• **PROBLEM REQUIREMENTS**
Check the material that follows for the word "brown" and say how many lines contain it, with no other words.

• **DATASET EXTRACT**
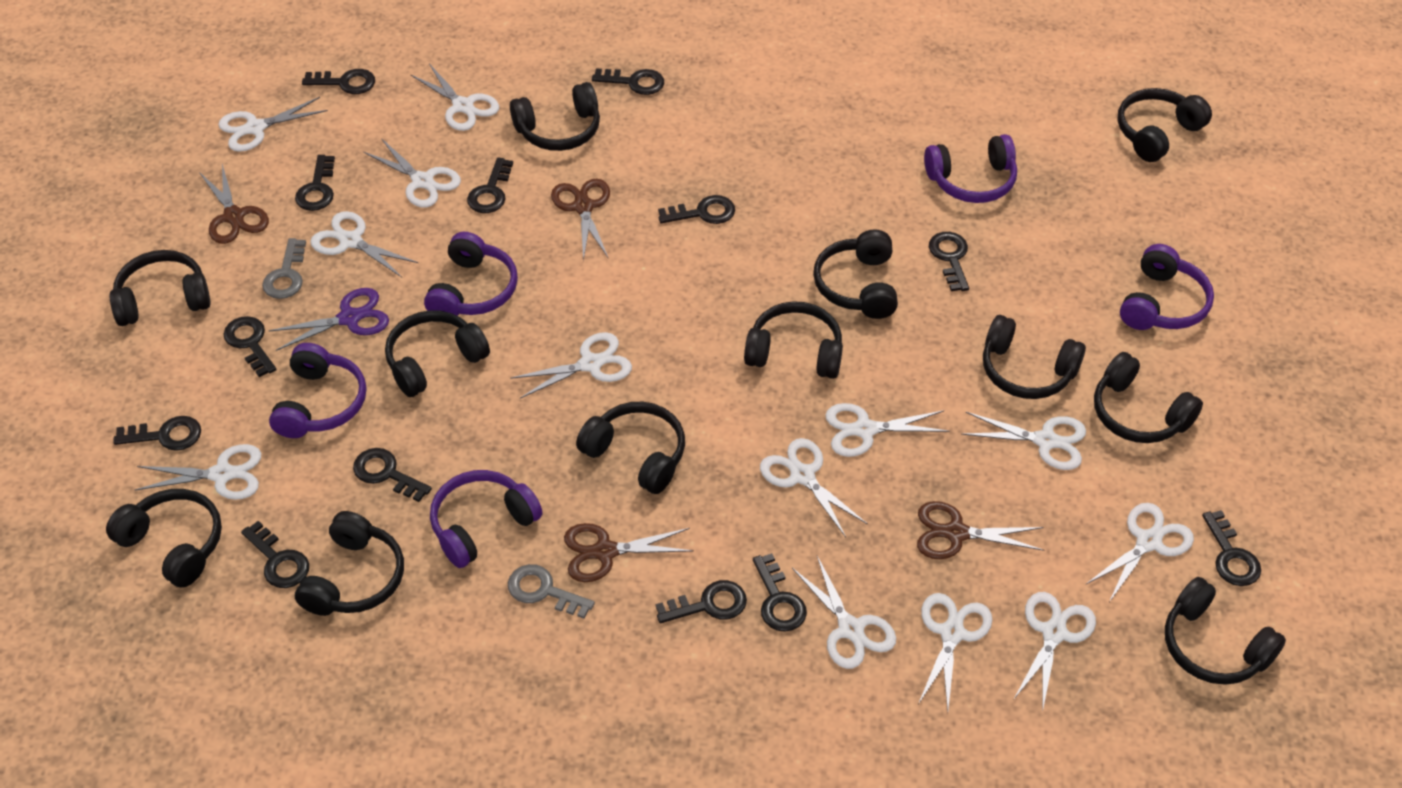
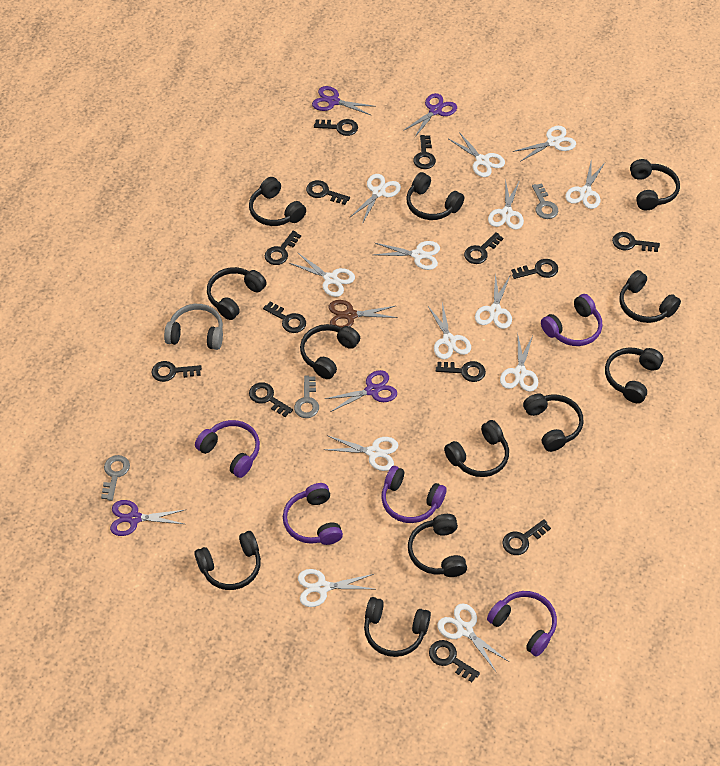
brown scissors: 4 -> 1
grey headphones: 0 -> 1
grey key: 2 -> 3
purple scissors: 1 -> 4

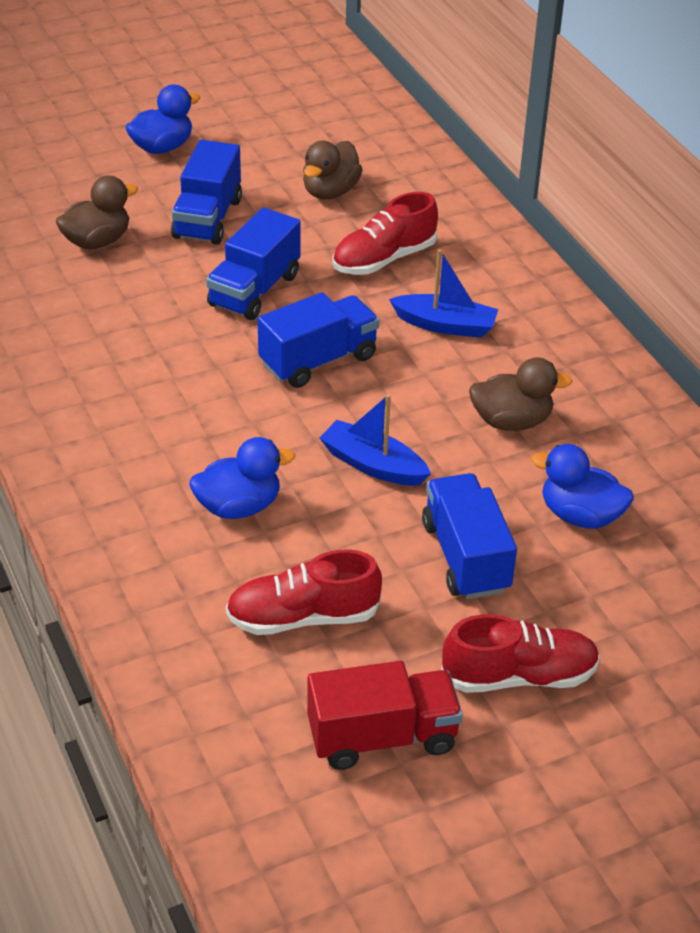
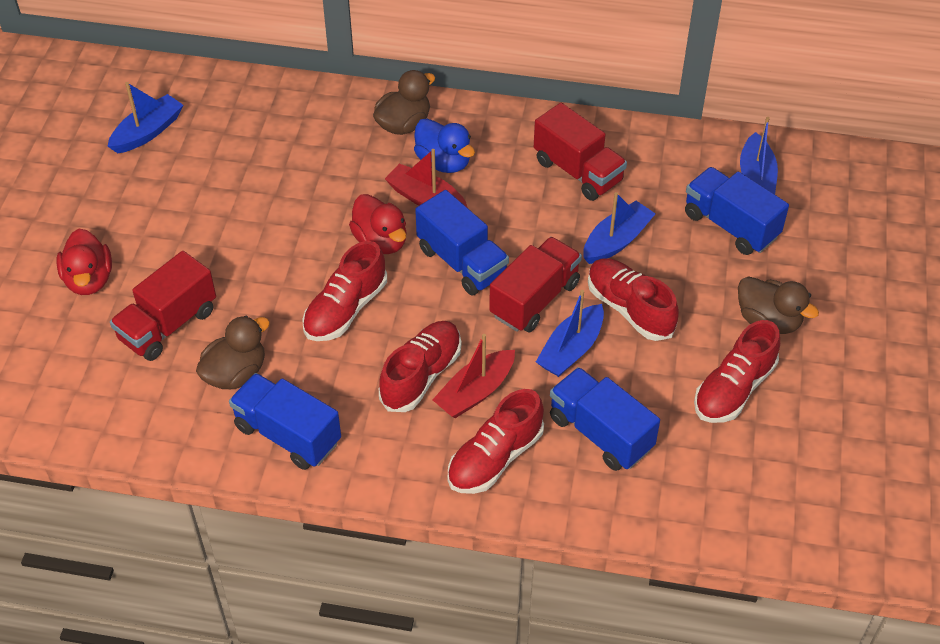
blue boat: 2 -> 4
blue duck: 3 -> 1
red boat: 0 -> 2
red duck: 0 -> 2
red shoe: 3 -> 5
red truck: 1 -> 3

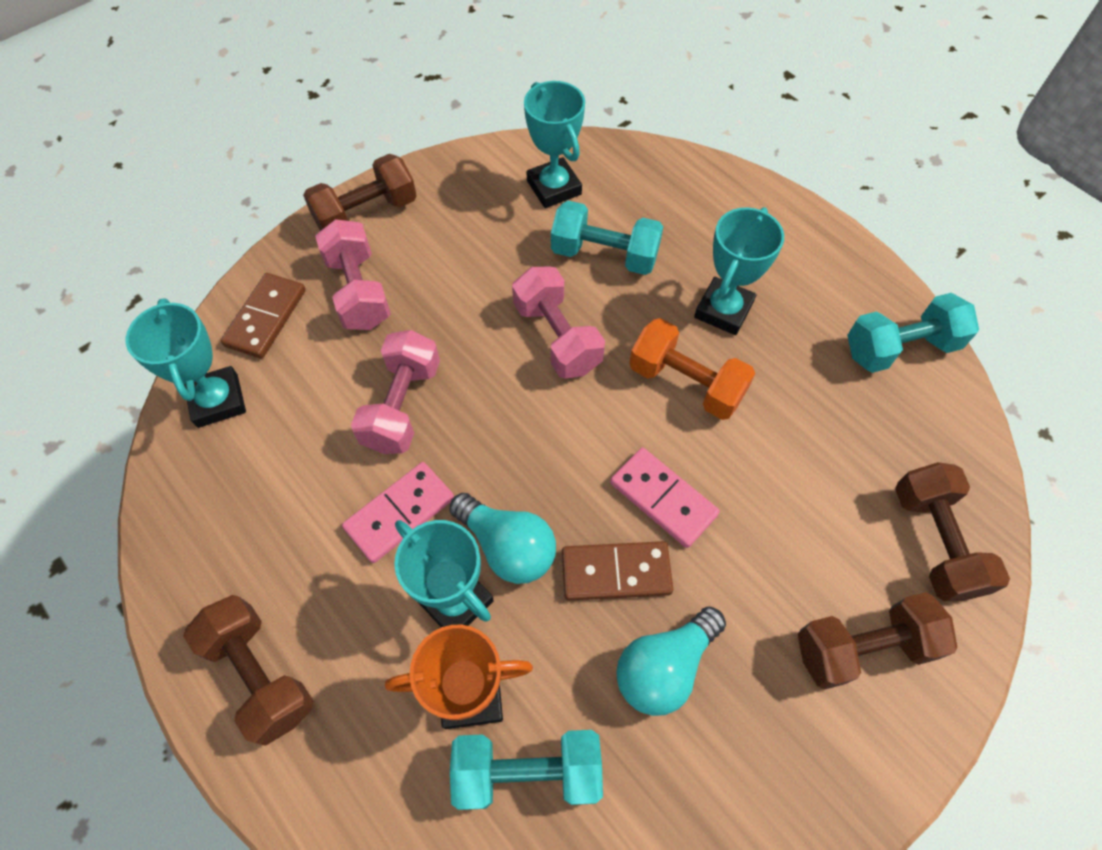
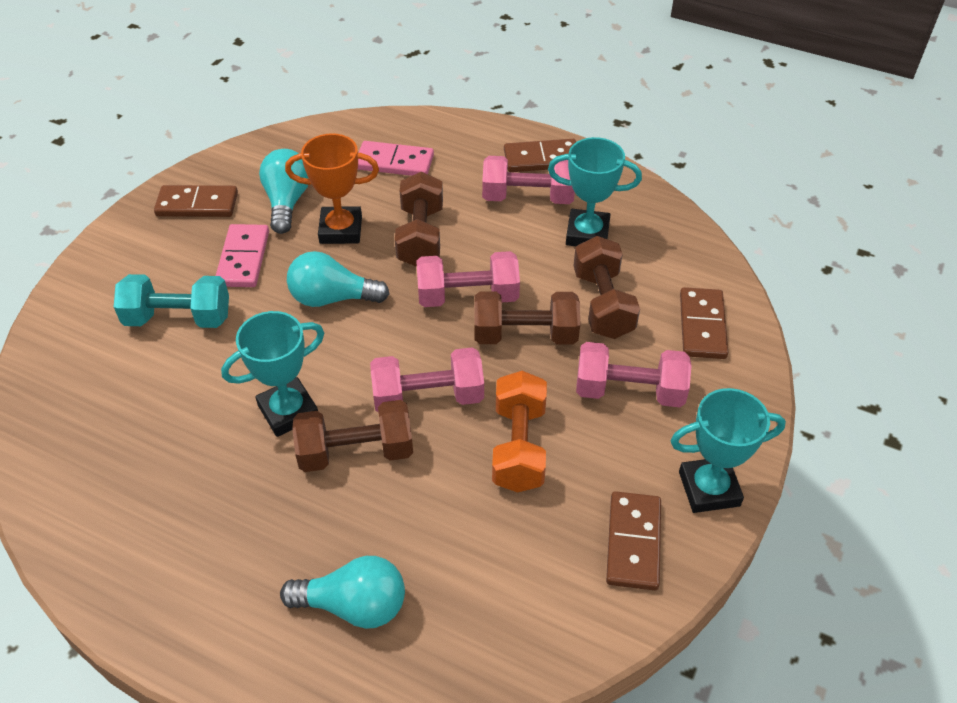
brown domino: 2 -> 4
pink dumbbell: 3 -> 4
turquoise dumbbell: 3 -> 1
turquoise light bulb: 2 -> 3
turquoise trophy: 4 -> 3

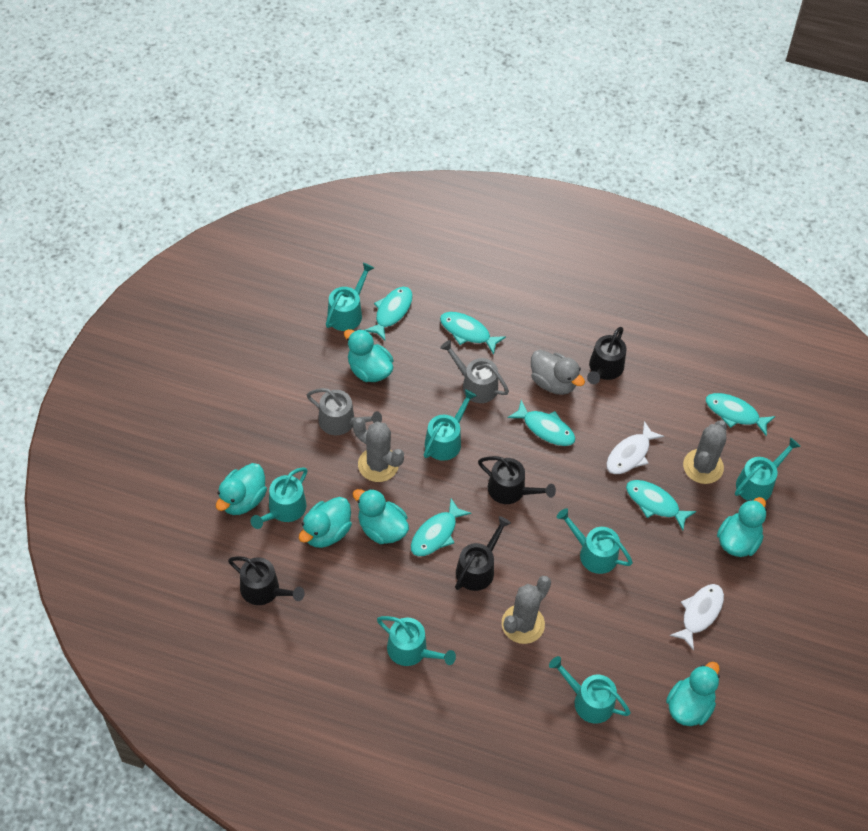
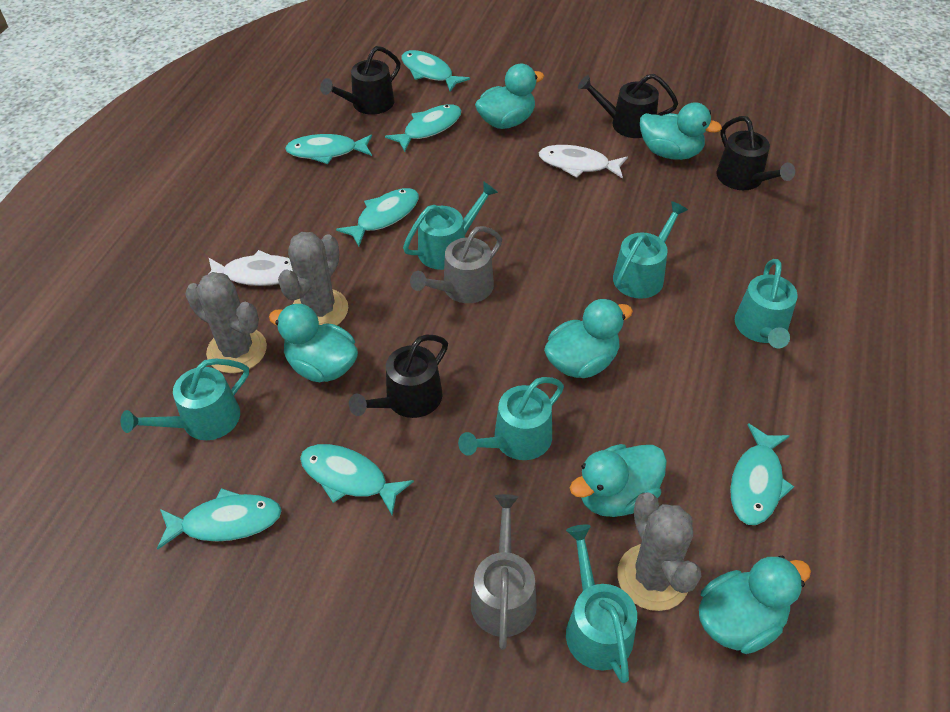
grey duck: 1 -> 0
turquoise fish: 6 -> 7
turquoise watering can: 7 -> 6

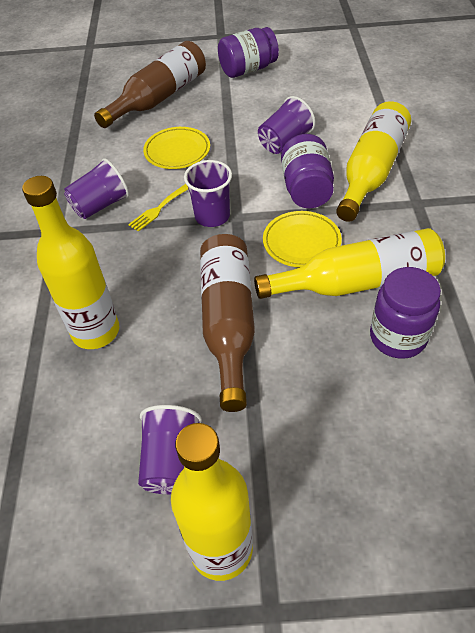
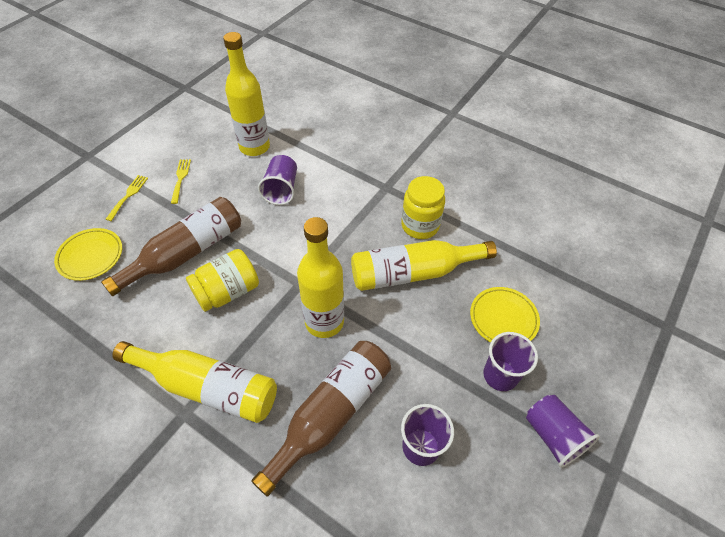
purple jar: 3 -> 0
yellow fork: 1 -> 2
yellow jar: 0 -> 2

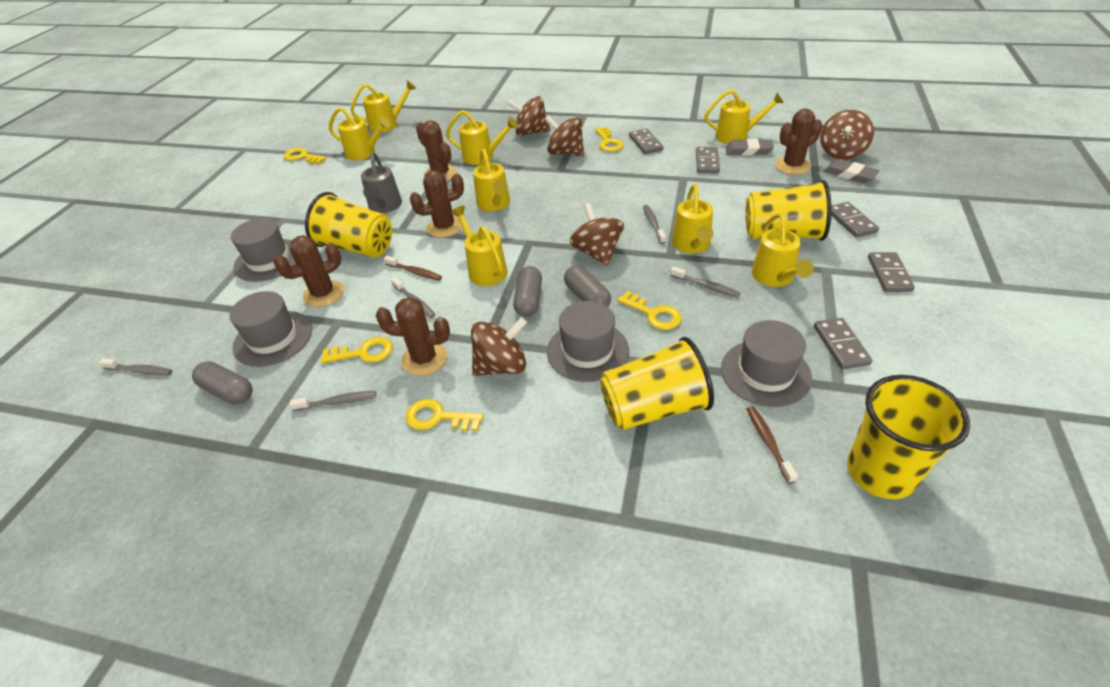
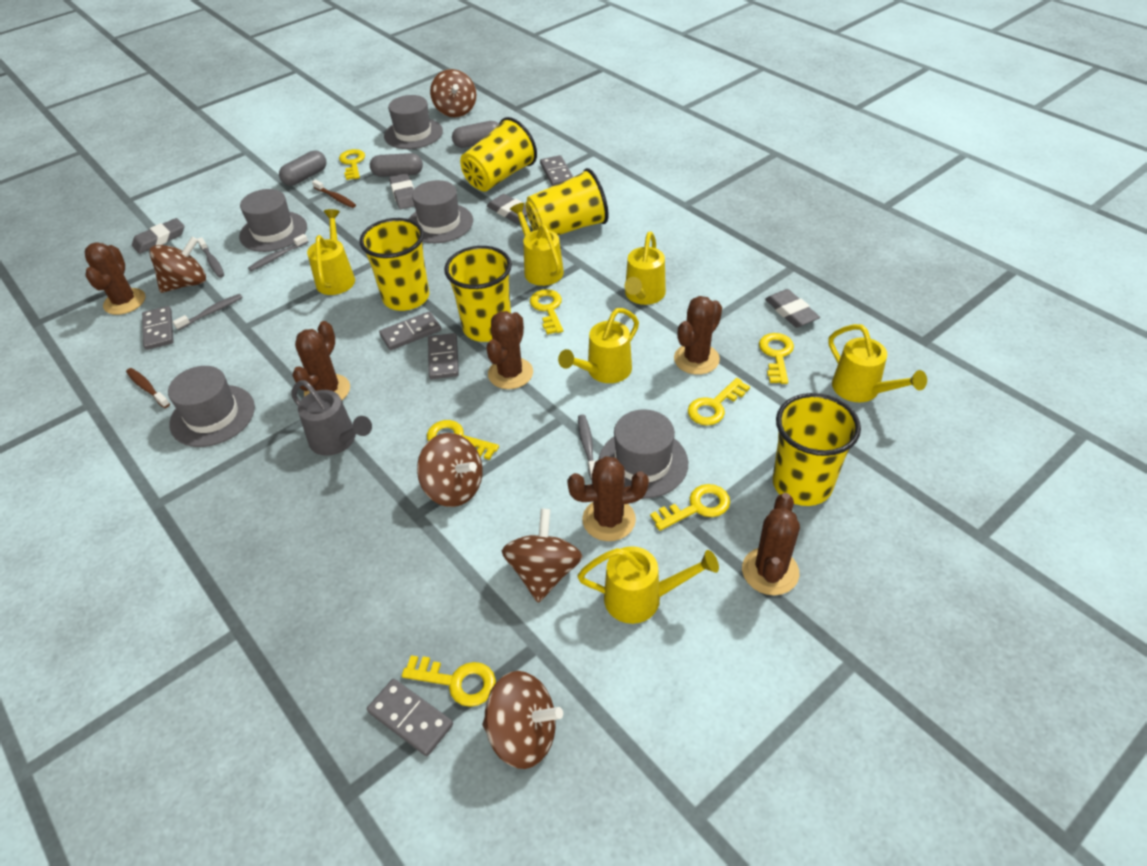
brown cactus: 5 -> 6
grey eraser: 2 -> 4
grey hat: 4 -> 5
grey toothbrush: 5 -> 4
yellow cup: 4 -> 5
yellow key: 5 -> 7
yellow watering can: 8 -> 6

• **WRITTEN ANSWER**
3